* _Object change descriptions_
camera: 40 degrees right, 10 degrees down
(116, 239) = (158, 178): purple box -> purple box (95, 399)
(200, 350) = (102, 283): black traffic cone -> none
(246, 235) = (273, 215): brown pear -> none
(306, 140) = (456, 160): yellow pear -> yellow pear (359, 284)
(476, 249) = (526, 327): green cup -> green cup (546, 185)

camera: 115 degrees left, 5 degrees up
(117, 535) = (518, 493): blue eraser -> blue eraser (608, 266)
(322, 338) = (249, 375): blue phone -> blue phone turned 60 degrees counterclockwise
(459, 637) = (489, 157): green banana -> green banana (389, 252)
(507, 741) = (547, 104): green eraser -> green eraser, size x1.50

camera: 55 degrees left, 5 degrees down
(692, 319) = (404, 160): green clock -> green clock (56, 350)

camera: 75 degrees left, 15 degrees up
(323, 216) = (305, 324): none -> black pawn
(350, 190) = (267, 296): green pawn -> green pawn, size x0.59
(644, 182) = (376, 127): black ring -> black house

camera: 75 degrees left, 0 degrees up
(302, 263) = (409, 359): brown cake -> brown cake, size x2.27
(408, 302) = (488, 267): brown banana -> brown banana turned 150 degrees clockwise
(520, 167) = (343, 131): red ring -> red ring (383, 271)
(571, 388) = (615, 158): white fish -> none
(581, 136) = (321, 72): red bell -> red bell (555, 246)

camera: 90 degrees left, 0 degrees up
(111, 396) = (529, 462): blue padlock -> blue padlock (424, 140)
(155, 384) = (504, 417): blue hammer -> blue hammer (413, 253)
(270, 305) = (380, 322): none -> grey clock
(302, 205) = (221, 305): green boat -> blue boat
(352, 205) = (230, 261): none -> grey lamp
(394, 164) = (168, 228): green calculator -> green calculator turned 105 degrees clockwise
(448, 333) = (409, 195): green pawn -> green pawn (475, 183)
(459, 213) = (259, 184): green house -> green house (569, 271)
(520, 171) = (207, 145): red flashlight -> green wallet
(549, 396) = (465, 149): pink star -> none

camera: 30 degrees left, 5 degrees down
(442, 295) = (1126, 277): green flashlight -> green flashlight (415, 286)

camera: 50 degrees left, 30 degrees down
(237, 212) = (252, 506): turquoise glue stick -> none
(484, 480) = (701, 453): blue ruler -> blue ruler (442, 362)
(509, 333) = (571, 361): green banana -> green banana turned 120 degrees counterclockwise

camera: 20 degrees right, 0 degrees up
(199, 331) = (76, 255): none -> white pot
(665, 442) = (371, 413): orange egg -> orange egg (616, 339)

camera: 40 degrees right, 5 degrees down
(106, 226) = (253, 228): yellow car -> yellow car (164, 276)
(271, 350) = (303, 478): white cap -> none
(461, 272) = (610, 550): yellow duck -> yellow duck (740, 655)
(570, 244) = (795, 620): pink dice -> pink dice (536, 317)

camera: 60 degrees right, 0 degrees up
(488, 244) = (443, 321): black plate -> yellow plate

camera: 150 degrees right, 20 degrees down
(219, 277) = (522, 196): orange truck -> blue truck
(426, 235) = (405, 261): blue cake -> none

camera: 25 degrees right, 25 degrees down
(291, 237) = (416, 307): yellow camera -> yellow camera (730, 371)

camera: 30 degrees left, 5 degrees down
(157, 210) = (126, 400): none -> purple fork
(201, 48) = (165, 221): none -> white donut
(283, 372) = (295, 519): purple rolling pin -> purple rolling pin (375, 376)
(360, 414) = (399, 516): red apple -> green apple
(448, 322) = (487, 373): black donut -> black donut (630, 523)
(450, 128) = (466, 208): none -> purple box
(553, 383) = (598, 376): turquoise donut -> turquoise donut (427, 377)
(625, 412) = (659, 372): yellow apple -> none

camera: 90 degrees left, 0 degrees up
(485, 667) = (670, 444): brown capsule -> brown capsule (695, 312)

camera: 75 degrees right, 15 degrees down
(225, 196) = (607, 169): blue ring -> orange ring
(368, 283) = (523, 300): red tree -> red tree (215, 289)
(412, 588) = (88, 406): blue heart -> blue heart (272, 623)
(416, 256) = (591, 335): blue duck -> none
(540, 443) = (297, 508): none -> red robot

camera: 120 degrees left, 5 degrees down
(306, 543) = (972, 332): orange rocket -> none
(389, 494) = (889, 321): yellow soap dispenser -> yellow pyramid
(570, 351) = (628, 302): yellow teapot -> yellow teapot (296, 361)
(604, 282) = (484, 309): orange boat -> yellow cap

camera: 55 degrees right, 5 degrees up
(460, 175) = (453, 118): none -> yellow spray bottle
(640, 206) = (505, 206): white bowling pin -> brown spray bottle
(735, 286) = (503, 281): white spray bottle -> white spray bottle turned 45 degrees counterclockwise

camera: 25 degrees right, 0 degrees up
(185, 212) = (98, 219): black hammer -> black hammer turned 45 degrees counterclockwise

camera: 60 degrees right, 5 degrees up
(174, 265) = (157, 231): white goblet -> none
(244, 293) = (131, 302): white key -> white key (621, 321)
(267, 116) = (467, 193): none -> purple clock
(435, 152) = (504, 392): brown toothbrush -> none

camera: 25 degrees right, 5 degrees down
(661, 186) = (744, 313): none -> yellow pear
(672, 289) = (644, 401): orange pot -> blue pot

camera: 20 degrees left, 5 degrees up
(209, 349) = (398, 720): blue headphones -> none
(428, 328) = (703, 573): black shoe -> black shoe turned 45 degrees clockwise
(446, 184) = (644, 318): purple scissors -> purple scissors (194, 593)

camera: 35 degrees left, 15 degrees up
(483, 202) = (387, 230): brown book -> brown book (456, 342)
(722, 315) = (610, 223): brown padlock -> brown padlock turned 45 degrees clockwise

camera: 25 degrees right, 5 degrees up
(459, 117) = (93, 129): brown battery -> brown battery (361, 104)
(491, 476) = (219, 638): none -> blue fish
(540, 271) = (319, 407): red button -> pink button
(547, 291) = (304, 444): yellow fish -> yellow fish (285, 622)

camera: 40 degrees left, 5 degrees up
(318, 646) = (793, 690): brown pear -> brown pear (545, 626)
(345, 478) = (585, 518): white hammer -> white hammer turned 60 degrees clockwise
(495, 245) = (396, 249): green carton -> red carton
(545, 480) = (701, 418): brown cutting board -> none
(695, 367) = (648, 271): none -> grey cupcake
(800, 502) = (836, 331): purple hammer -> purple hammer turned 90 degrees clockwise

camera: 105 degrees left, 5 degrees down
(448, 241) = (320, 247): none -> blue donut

* _WORK ORDER_
Stop at the line containing "camera: 75 degrees left, 0 degrees up". Please print exactly every line before it from the start of the records, plus that line itself, and nothing else.

* _EXPECTED OUTPUT_
camera: 40 degrees right, 10 degrees down
(116, 239) = (158, 178): purple box -> purple box (95, 399)
(200, 350) = (102, 283): black traffic cone -> none
(246, 235) = (273, 215): brown pear -> none
(306, 140) = (456, 160): yellow pear -> yellow pear (359, 284)
(476, 249) = (526, 327): green cup -> green cup (546, 185)

camera: 115 degrees left, 5 degrees up
(117, 535) = (518, 493): blue eraser -> blue eraser (608, 266)
(322, 338) = (249, 375): blue phone -> blue phone turned 60 degrees counterclockwise
(459, 637) = (489, 157): green banana -> green banana (389, 252)
(507, 741) = (547, 104): green eraser -> green eraser, size x1.50

camera: 55 degrees left, 5 degrees down
(692, 319) = (404, 160): green clock -> green clock (56, 350)

camera: 75 degrees left, 15 degrees up
(323, 216) = (305, 324): none -> black pawn
(350, 190) = (267, 296): green pawn -> green pawn, size x0.59
(644, 182) = (376, 127): black ring -> black house

camera: 75 degrees left, 0 degrees up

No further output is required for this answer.